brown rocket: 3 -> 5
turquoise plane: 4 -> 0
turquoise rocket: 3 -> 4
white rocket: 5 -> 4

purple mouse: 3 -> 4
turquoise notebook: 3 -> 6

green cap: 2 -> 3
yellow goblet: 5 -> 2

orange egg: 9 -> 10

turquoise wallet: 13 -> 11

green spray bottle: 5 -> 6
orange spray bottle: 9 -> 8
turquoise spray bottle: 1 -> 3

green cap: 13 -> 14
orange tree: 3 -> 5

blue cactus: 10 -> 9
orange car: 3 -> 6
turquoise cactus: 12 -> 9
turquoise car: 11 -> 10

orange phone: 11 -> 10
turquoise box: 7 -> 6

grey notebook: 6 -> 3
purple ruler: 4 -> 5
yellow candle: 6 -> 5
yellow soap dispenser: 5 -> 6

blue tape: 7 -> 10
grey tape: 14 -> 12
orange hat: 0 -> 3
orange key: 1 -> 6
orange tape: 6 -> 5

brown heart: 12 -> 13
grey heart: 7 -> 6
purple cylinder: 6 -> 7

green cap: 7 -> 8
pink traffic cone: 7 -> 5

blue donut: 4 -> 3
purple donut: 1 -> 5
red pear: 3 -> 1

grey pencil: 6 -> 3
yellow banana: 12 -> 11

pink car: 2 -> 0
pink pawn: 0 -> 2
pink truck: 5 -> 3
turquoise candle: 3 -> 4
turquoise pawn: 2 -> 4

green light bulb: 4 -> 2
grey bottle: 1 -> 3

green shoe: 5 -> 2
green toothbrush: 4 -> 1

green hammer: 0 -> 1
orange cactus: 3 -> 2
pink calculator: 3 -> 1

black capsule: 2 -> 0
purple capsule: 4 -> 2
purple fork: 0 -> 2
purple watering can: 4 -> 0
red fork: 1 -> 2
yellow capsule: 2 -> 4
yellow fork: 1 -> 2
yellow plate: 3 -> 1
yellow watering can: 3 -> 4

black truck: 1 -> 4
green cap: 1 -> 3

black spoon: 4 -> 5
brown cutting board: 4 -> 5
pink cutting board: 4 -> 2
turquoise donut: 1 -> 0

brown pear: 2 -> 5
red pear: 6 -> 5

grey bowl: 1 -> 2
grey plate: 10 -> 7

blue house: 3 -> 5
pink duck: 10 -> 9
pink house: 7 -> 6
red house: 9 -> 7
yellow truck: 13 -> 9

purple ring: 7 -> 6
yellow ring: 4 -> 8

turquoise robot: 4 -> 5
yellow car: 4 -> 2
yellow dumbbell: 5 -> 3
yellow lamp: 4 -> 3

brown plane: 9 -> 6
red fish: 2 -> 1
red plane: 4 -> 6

◆ ◆ ◆ ◆ ◆ ◆ ◆

Task statement: In full and without alteration, write out the data above.

Solution for this task:
brown rocket: 3 -> 5
turquoise plane: 4 -> 0
turquoise rocket: 3 -> 4
white rocket: 5 -> 4

purple mouse: 3 -> 4
turquoise notebook: 3 -> 6

green cap: 2 -> 3
yellow goblet: 5 -> 2

orange egg: 9 -> 10

turquoise wallet: 13 -> 11

green spray bottle: 5 -> 6
orange spray bottle: 9 -> 8
turquoise spray bottle: 1 -> 3

green cap: 13 -> 14
orange tree: 3 -> 5

blue cactus: 10 -> 9
orange car: 3 -> 6
turquoise cactus: 12 -> 9
turquoise car: 11 -> 10

orange phone: 11 -> 10
turquoise box: 7 -> 6

grey notebook: 6 -> 3
purple ruler: 4 -> 5
yellow candle: 6 -> 5
yellow soap dispenser: 5 -> 6

blue tape: 7 -> 10
grey tape: 14 -> 12
orange hat: 0 -> 3
orange key: 1 -> 6
orange tape: 6 -> 5

brown heart: 12 -> 13
grey heart: 7 -> 6
purple cylinder: 6 -> 7

green cap: 7 -> 8
pink traffic cone: 7 -> 5

blue donut: 4 -> 3
purple donut: 1 -> 5
red pear: 3 -> 1

grey pencil: 6 -> 3
yellow banana: 12 -> 11

pink car: 2 -> 0
pink pawn: 0 -> 2
pink truck: 5 -> 3
turquoise candle: 3 -> 4
turquoise pawn: 2 -> 4

green light bulb: 4 -> 2
grey bottle: 1 -> 3

green shoe: 5 -> 2
green toothbrush: 4 -> 1

green hammer: 0 -> 1
orange cactus: 3 -> 2
pink calculator: 3 -> 1

black capsule: 2 -> 0
purple capsule: 4 -> 2
purple fork: 0 -> 2
purple watering can: 4 -> 0
red fork: 1 -> 2
yellow capsule: 2 -> 4
yellow fork: 1 -> 2
yellow plate: 3 -> 1
yellow watering can: 3 -> 4

black truck: 1 -> 4
green cap: 1 -> 3

black spoon: 4 -> 5
brown cutting board: 4 -> 5
pink cutting board: 4 -> 2
turquoise donut: 1 -> 0

brown pear: 2 -> 5
red pear: 6 -> 5

grey bowl: 1 -> 2
grey plate: 10 -> 7

blue house: 3 -> 5
pink duck: 10 -> 9
pink house: 7 -> 6
red house: 9 -> 7
yellow truck: 13 -> 9

purple ring: 7 -> 6
yellow ring: 4 -> 8

turquoise robot: 4 -> 5
yellow car: 4 -> 2
yellow dumbbell: 5 -> 3
yellow lamp: 4 -> 3

brown plane: 9 -> 6
red fish: 2 -> 1
red plane: 4 -> 6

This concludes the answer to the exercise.